- [Task instructions] Could you give these records again with every "camera" replaced by "lens", leaving everything else unchanged and omitting the pictures?

- [Excerpted data]

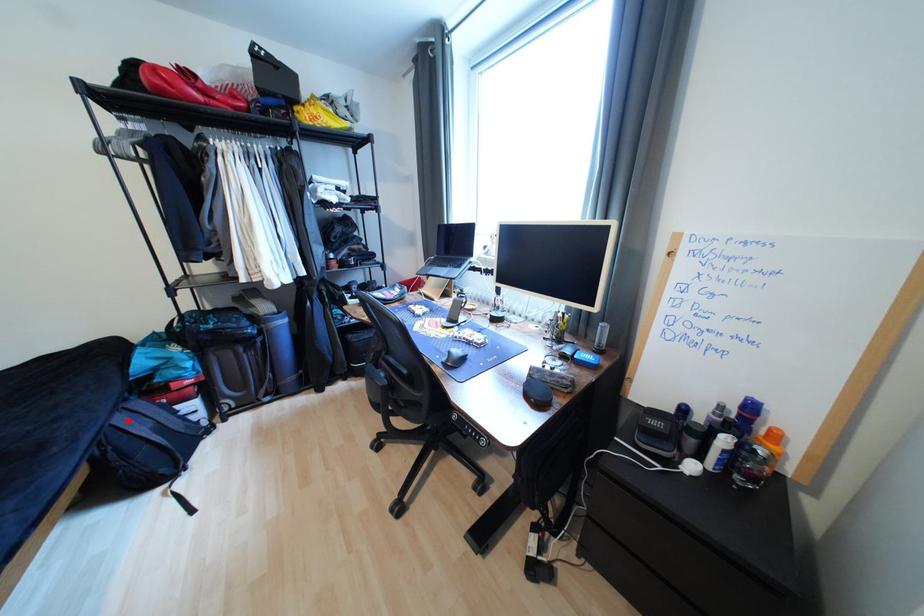
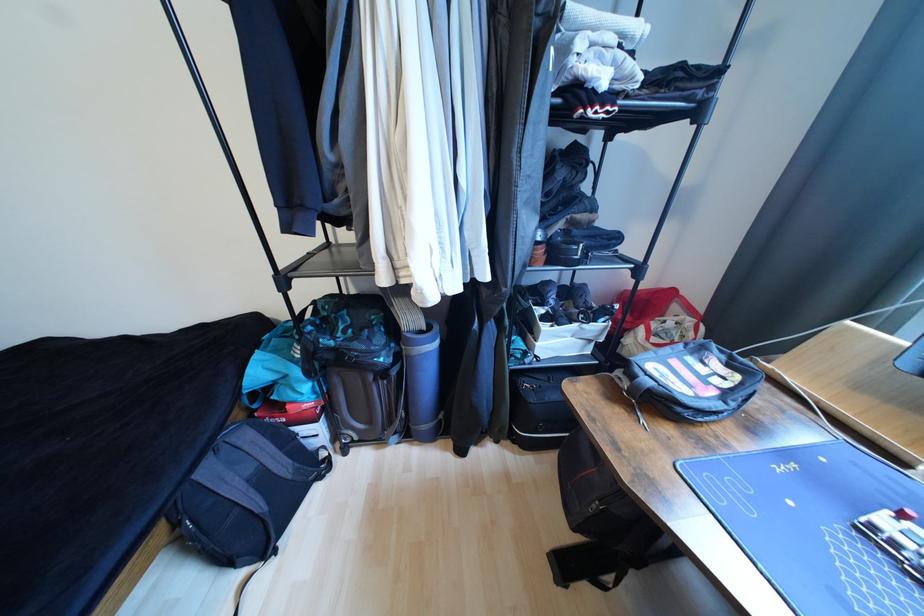
Question: I am providing you with two images of the same scene from different viewpoints. A red point is shown in image1. For the corresponding object point in image2, is it positioned nearer or farther from the camera?

Choices:
 (A) Nearer
 (B) Farther

Answer: (A)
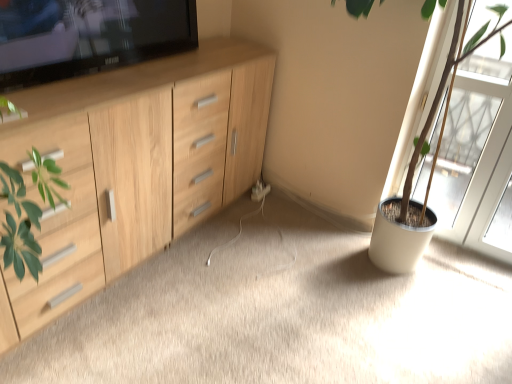
Locate an element on the screen. Image resolution: width=512 pixels, height=384 pixels. free space in front of green matte plant pot at right is located at coordinates pos(448,259).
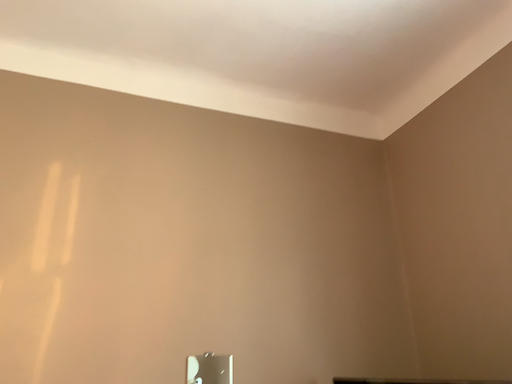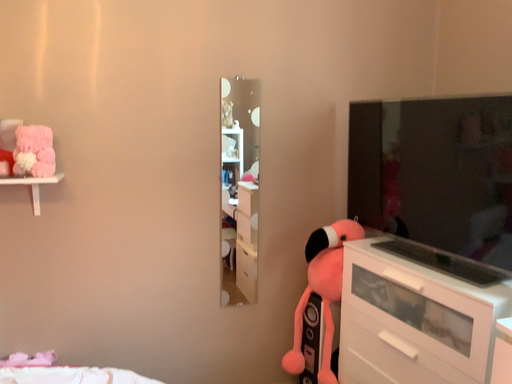
Question: Which way did the camera rotate in the video?

Choices:
 (A) rotated downward
 (B) rotated upward

Answer: (A)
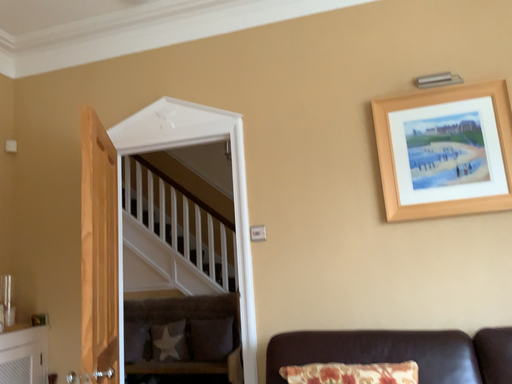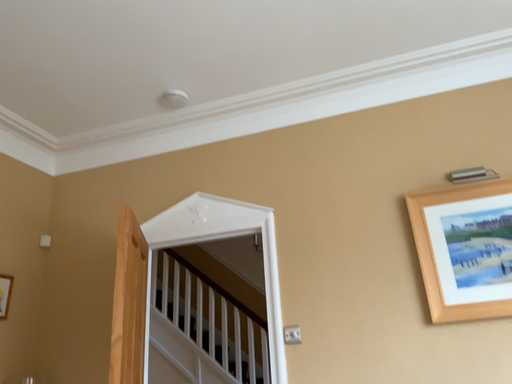
Question: Which way did the camera rotate in the video?

Choices:
 (A) rotated upward
 (B) rotated downward

Answer: (A)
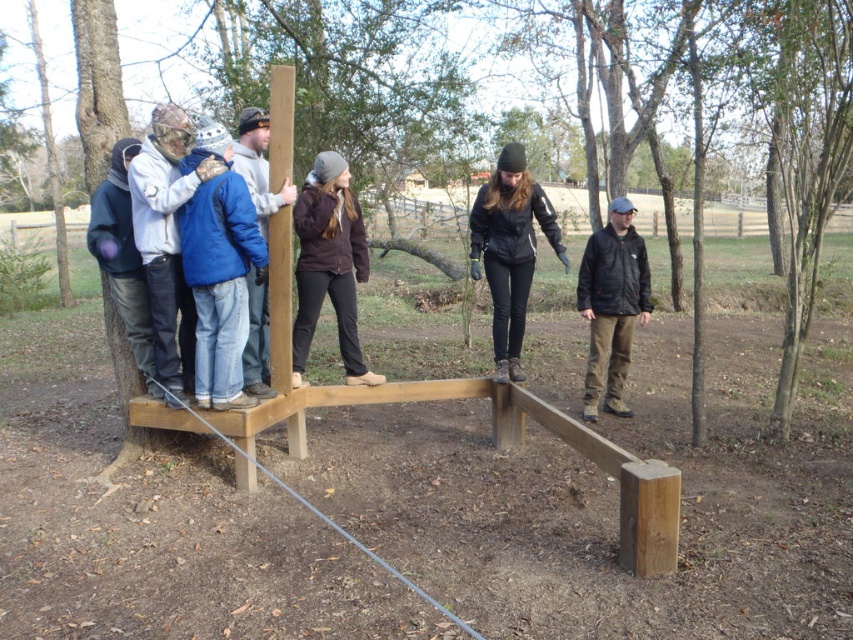
Question: Is brown wood tree at center below black matte jacket at right?

Choices:
 (A) yes
 (B) no

Answer: (B)

Question: Is brown wood tree at center closer to camera compared to black matte jacket at right?

Choices:
 (A) yes
 (B) no

Answer: (A)

Question: Does blue denim jacket at left appear over dark blue fleece jacket at left?

Choices:
 (A) no
 (B) yes

Answer: (B)

Question: Which of the following is the closest to the observer?

Choices:
 (A) click(x=584, y=392)
 (B) click(x=131, y=321)

Answer: (B)

Question: Which of the following is the closest to the observer?

Choices:
 (A) (605, 253)
 (B) (344, 282)
 (C) (340, 102)
 (D) (270, 195)

Answer: (D)

Question: Which of these objects is positioned farthest from the blue denim jacket at left?

Choices:
 (A) camouflage fabric jacket at left
 (B) brown leather jacket at upper center
 (C) black leather jacket at center
 (D) black matte jacket at right

Answer: (D)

- [Worked answer]
Question: I am providing you with two images of the same scene from different viewpoints. A red point is shown in image1. For the corresponding object point in image2, is it positioned nearer or farther from the lens?

Choices:
 (A) Nearer
 (B) Farther

Answer: (A)
Locate an element on the screen. Image resolution: width=512 pixels, height=384 pixels. free space in front of green matte plant pot at right is located at coordinates pos(448,259).
Question: Which way did the lens rotate in the video?

Choices:
 (A) rotated downward
 (B) rotated upward

Answer: (A)
Question: Which way did the lens rotate in the video?

Choices:
 (A) rotated upward
 (B) rotated downward

Answer: (A)
Question: Is brown wood tree at center below black matte jacket at right?

Choices:
 (A) yes
 (B) no

Answer: (B)

Question: Is brown wood tree at center closer to lens compared to black matte jacket at right?

Choices:
 (A) yes
 (B) no

Answer: (A)

Question: Does blue denim jacket at left appear over dark blue fleece jacket at left?

Choices:
 (A) no
 (B) yes

Answer: (B)

Question: Which of the following is the closest to the observer?

Choices:
 (A) click(x=584, y=392)
 (B) click(x=131, y=321)

Answer: (B)

Question: Which of the following is the closest to the observer?

Choices:
 (A) (605, 253)
 (B) (344, 282)
 (C) (340, 102)
 (D) (270, 195)

Answer: (D)

Question: Which of these objects is positioned farthest from the blue denim jacket at left?

Choices:
 (A) camouflage fabric jacket at left
 (B) brown leather jacket at upper center
 (C) black leather jacket at center
 (D) black matte jacket at right

Answer: (D)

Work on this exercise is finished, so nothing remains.